HOW TO COMPLETE THIS TASK: Your task is to tally the lines of the listing containing the word "purple" and report the figure alone.
****************************************
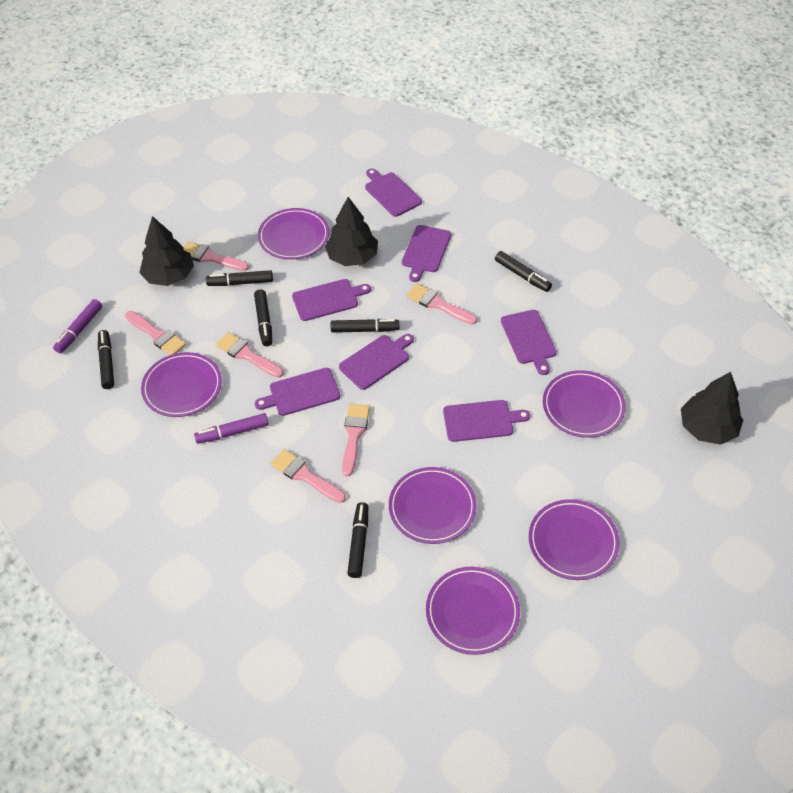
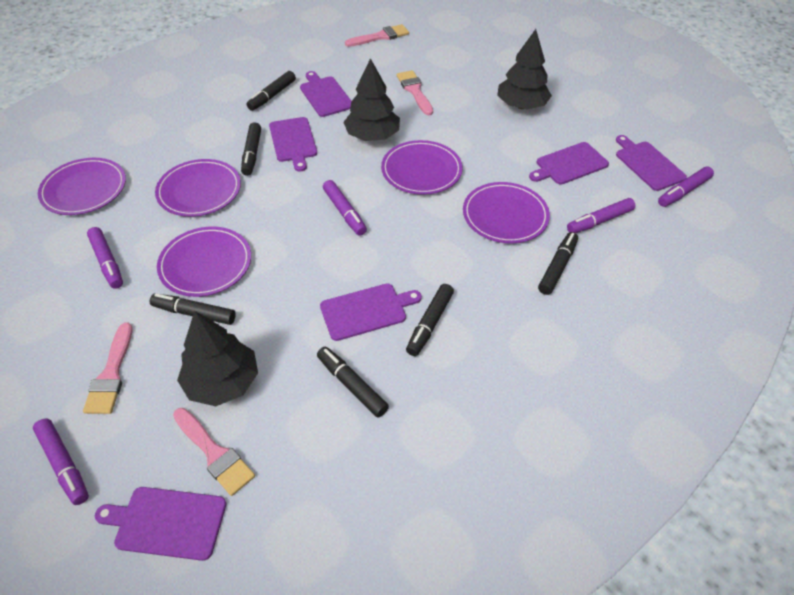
pink brush: 6 -> 4
purple cutting board: 7 -> 6
purple marker: 2 -> 5
purple plate: 6 -> 5

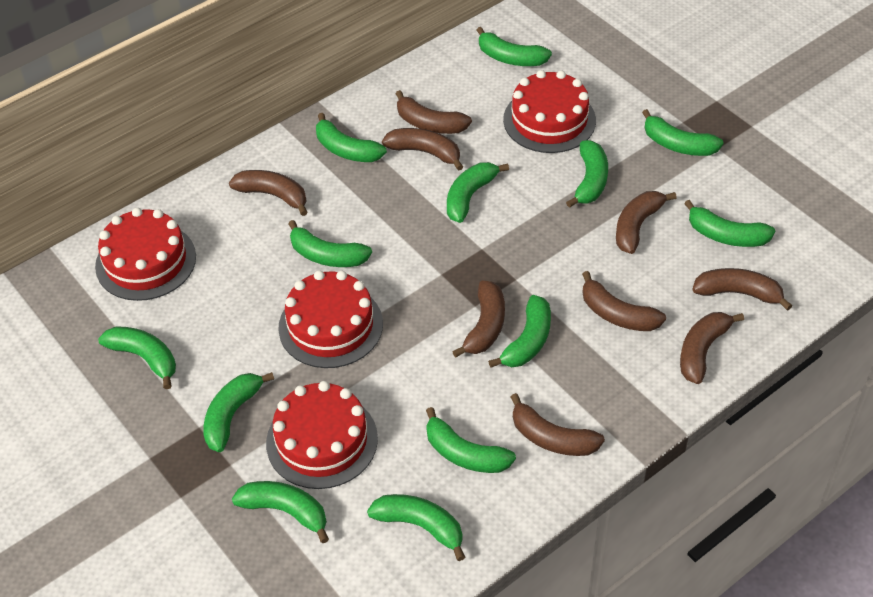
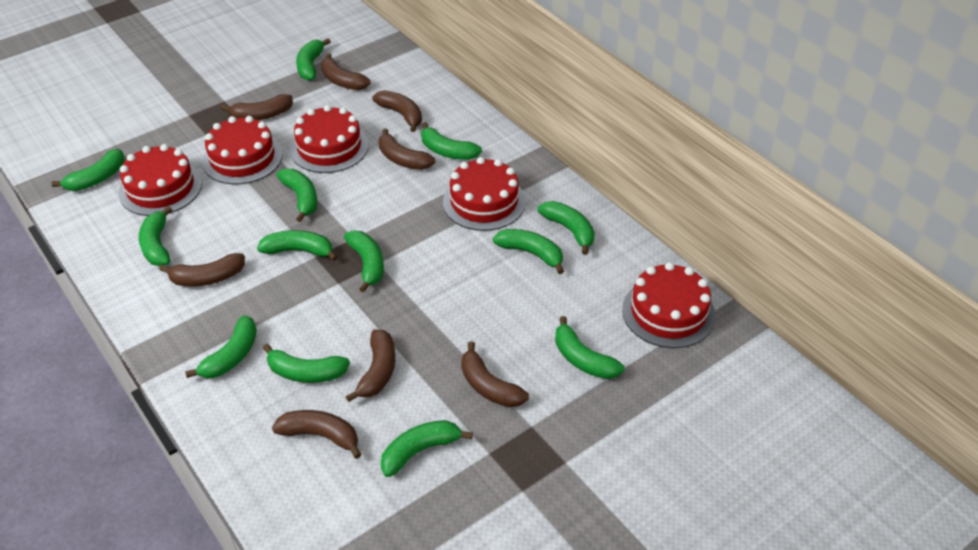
brown banana: 9 -> 8
red cake: 4 -> 5

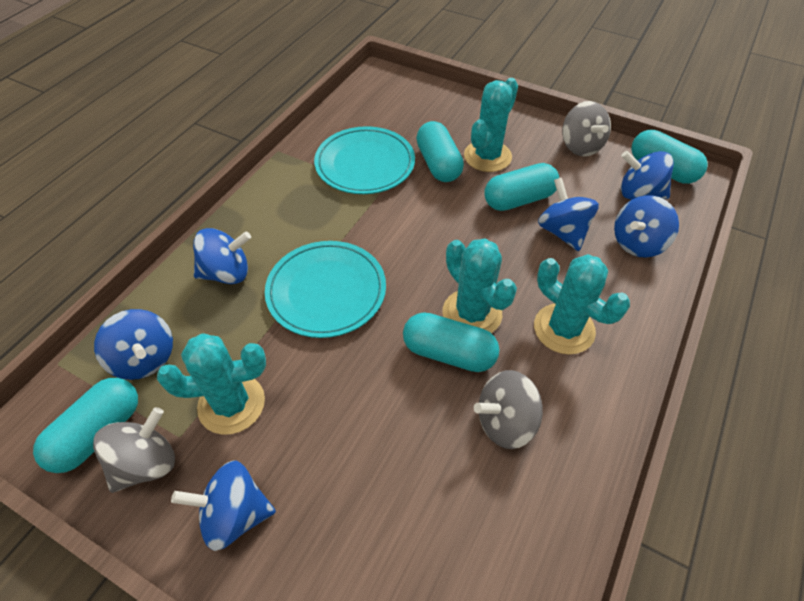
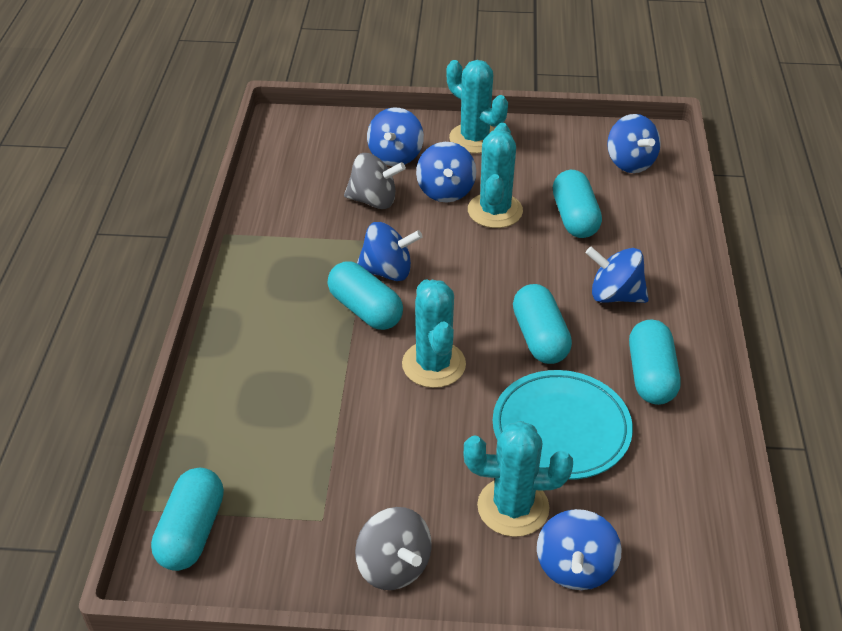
grey spinning top: 3 -> 2
turquoise plate: 2 -> 1

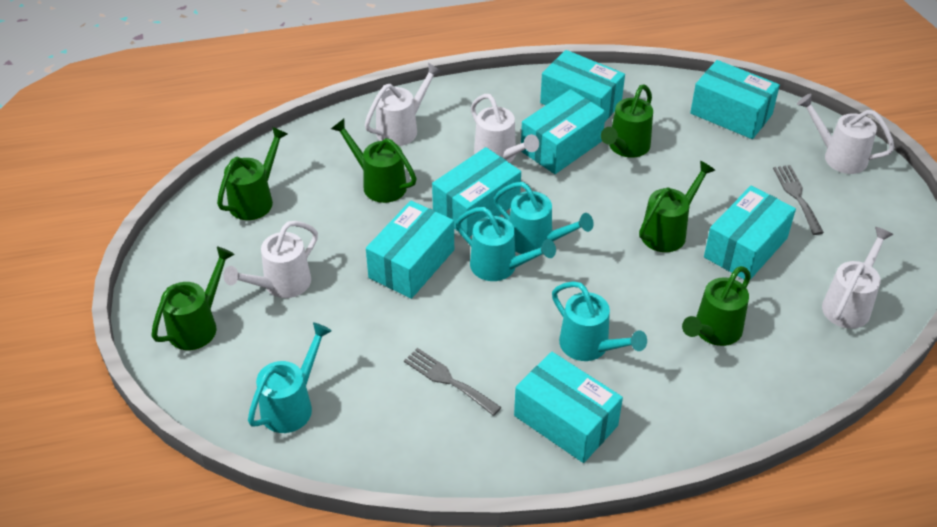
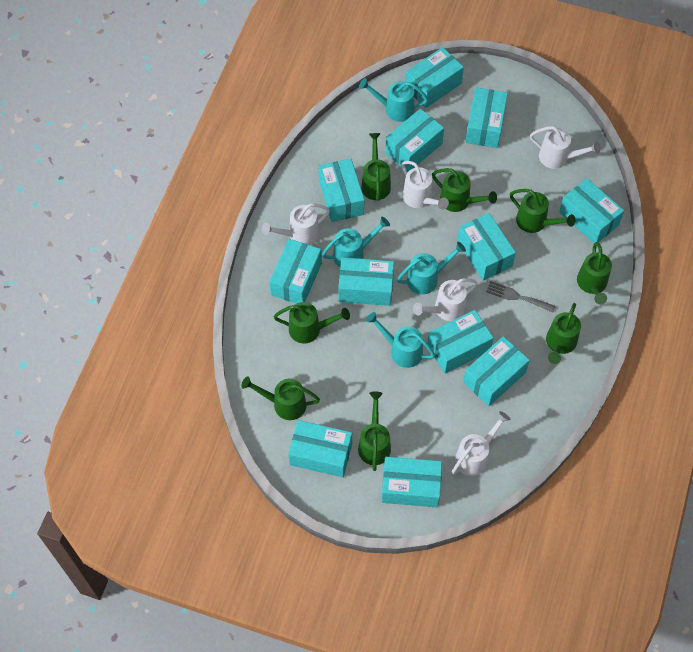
green watering can: 6 -> 8
grey fork: 2 -> 1
turquoise box: 7 -> 12

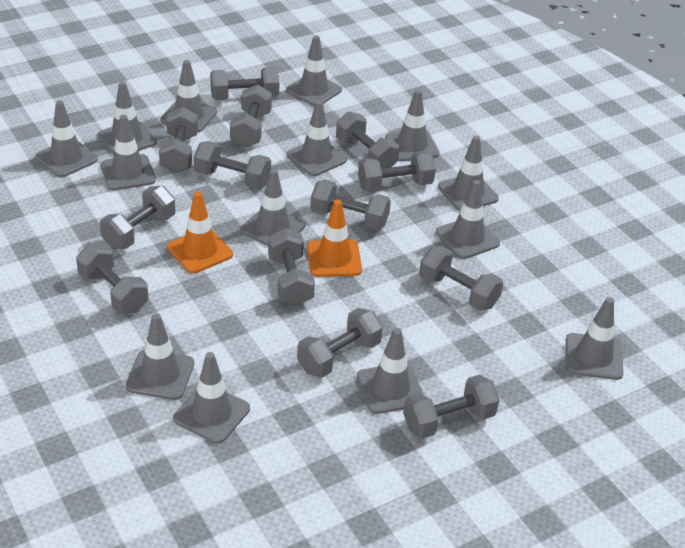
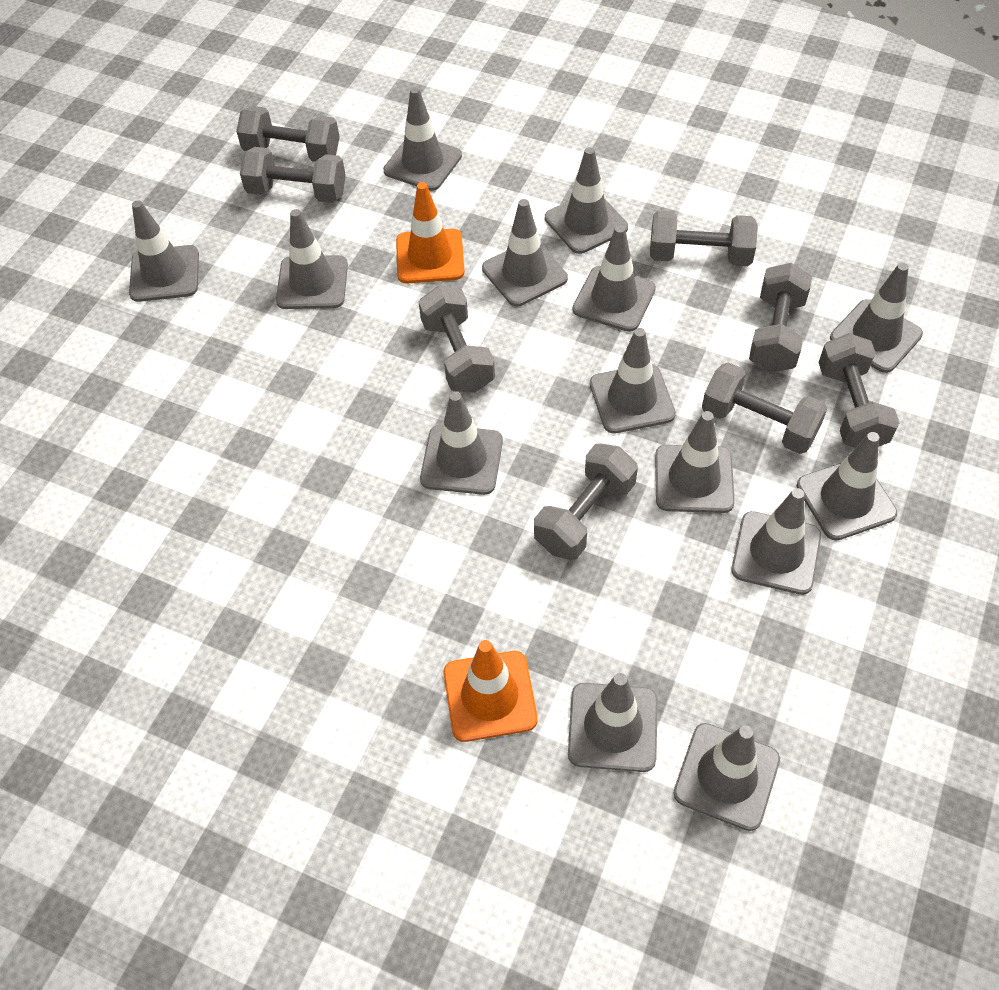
grey dumbbell: 13 -> 8

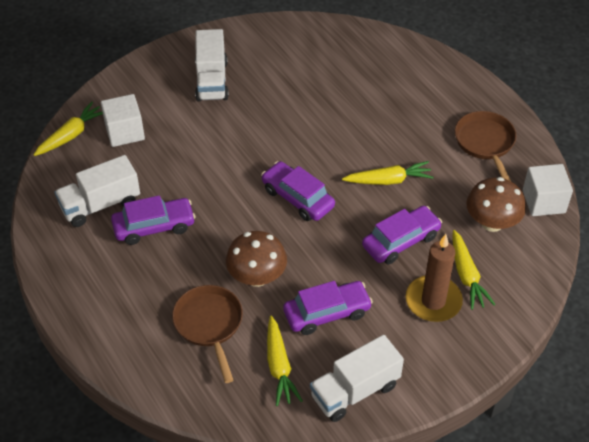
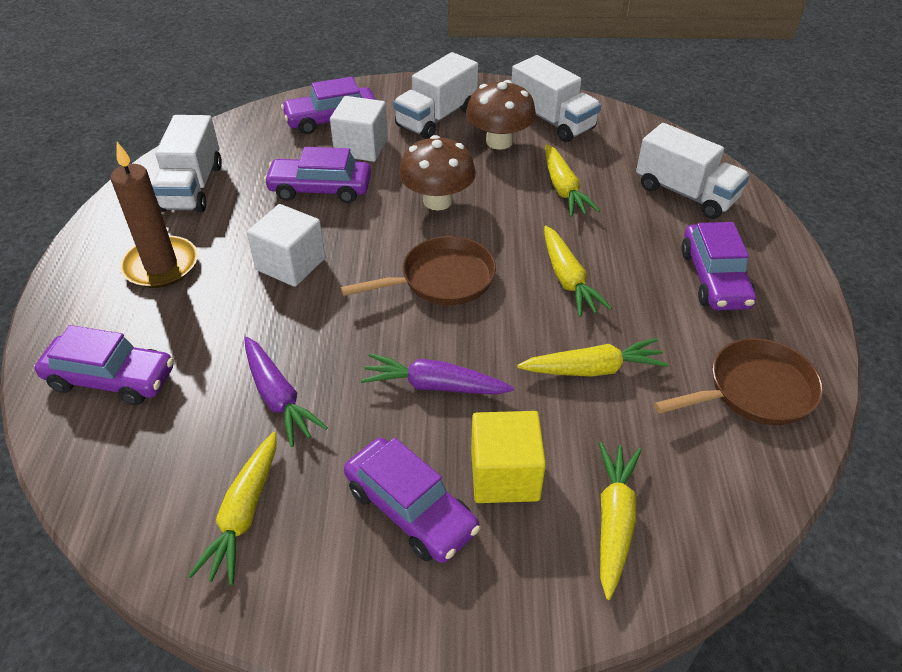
purple car: 4 -> 5
purple carrot: 0 -> 2
white truck: 3 -> 4
yellow carrot: 4 -> 5
yellow cube: 0 -> 1

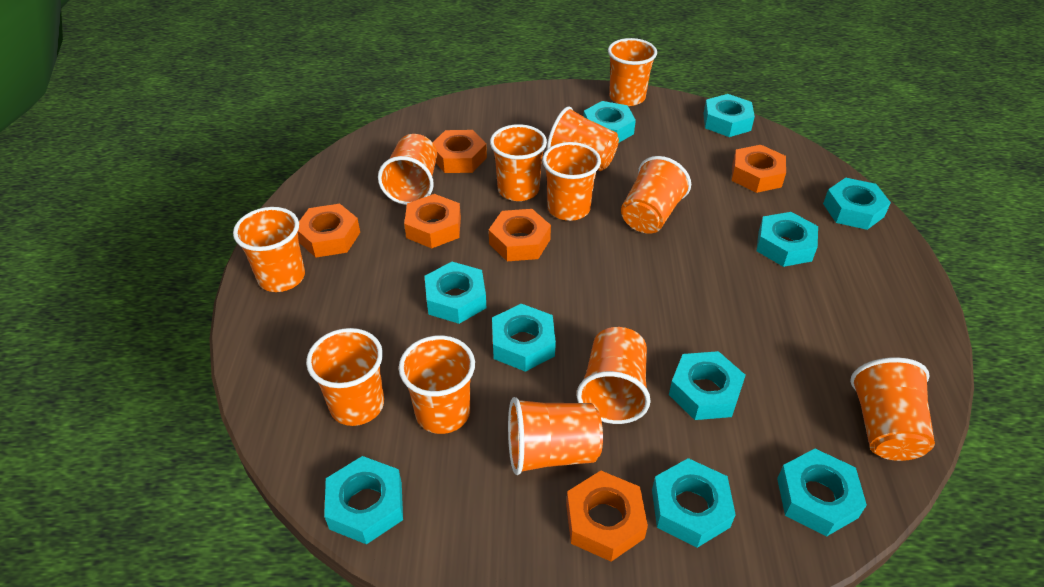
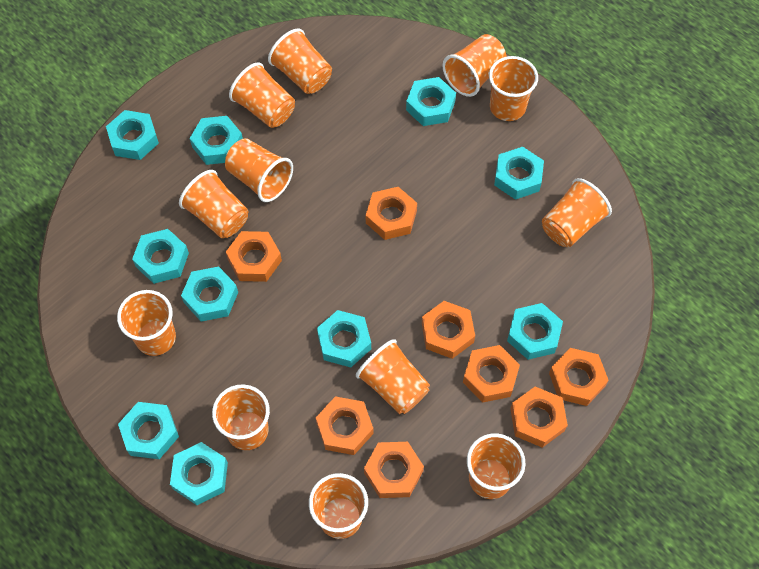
orange nut: 6 -> 8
****************************************
RESPONSE BELOW: 5